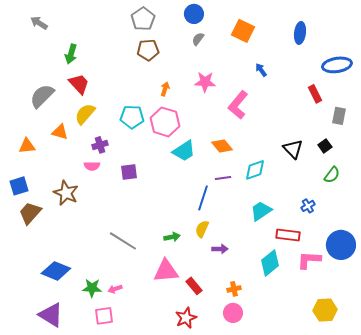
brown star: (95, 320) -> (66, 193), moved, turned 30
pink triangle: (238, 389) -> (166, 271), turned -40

* * *

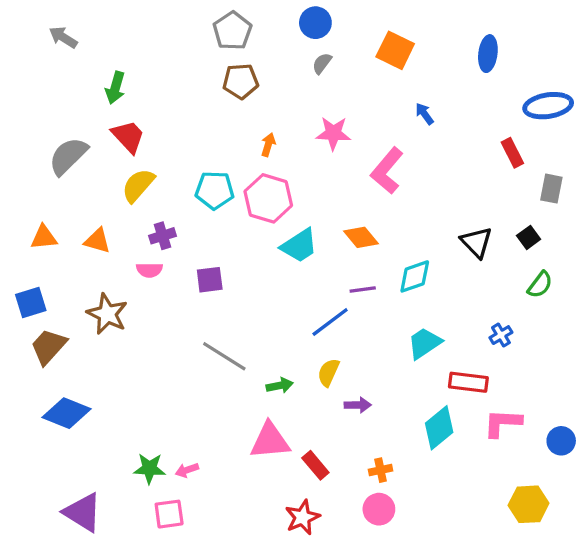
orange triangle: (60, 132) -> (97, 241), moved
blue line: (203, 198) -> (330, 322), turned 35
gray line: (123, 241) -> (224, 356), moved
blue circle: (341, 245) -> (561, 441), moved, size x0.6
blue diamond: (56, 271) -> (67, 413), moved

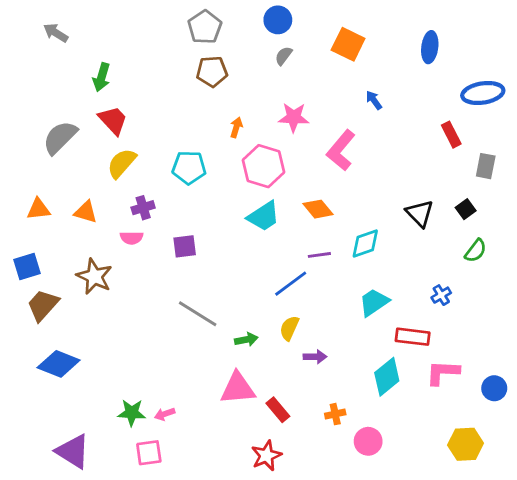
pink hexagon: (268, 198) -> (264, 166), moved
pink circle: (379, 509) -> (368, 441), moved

...

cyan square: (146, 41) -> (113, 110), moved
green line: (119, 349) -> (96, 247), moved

### EXERCISE:
For this task, write out exactly the lines of the entries above, starting at the line with "brown star: (95, 320)" and ending at the line with "pink triangle: (238, 389)", both included, and no others.

### TASK SOLUTION:
brown star: (95, 320) -> (66, 193), moved, turned 30
pink triangle: (238, 389) -> (166, 271), turned -40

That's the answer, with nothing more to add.